Supplied records START
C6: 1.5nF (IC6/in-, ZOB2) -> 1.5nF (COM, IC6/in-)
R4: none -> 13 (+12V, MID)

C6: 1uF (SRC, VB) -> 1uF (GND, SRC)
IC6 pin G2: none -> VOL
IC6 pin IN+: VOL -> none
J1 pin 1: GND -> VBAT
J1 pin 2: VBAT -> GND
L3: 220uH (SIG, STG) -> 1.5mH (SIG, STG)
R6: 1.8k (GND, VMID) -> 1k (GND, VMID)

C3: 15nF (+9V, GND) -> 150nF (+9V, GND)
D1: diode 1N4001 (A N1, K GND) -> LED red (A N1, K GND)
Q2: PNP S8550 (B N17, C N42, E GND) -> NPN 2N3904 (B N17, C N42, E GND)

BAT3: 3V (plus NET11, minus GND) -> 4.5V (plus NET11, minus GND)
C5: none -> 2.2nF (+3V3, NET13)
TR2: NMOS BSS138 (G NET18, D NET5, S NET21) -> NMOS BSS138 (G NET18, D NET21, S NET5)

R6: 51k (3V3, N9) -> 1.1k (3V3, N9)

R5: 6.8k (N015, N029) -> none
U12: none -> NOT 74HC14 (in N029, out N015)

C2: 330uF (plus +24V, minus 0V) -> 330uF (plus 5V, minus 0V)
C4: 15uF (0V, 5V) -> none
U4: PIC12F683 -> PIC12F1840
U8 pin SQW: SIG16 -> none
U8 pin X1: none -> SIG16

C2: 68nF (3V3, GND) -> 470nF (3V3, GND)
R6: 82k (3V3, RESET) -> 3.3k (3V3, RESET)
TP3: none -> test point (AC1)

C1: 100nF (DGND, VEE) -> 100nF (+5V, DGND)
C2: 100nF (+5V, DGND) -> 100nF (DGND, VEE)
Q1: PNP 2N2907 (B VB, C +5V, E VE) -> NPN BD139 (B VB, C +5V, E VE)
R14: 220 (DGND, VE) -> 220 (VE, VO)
Supplied records END
Retype, without changes, the lines from the line holding "TR2: NMOS BSS138" to the end of the data, both ends included.

TR2: NMOS BSS138 (G NET18, D NET5, S NET21) -> NMOS BSS138 (G NET18, D NET21, S NET5)

R6: 51k (3V3, N9) -> 1.1k (3V3, N9)

R5: 6.8k (N015, N029) -> none
U12: none -> NOT 74HC14 (in N029, out N015)

C2: 330uF (plus +24V, minus 0V) -> 330uF (plus 5V, minus 0V)
C4: 15uF (0V, 5V) -> none
U4: PIC12F683 -> PIC12F1840
U8 pin SQW: SIG16 -> none
U8 pin X1: none -> SIG16

C2: 68nF (3V3, GND) -> 470nF (3V3, GND)
R6: 82k (3V3, RESET) -> 3.3k (3V3, RESET)
TP3: none -> test point (AC1)

C1: 100nF (DGND, VEE) -> 100nF (+5V, DGND)
C2: 100nF (+5V, DGND) -> 100nF (DGND, VEE)
Q1: PNP 2N2907 (B VB, C +5V, E VE) -> NPN BD139 (B VB, C +5V, E VE)
R14: 220 (DGND, VE) -> 220 (VE, VO)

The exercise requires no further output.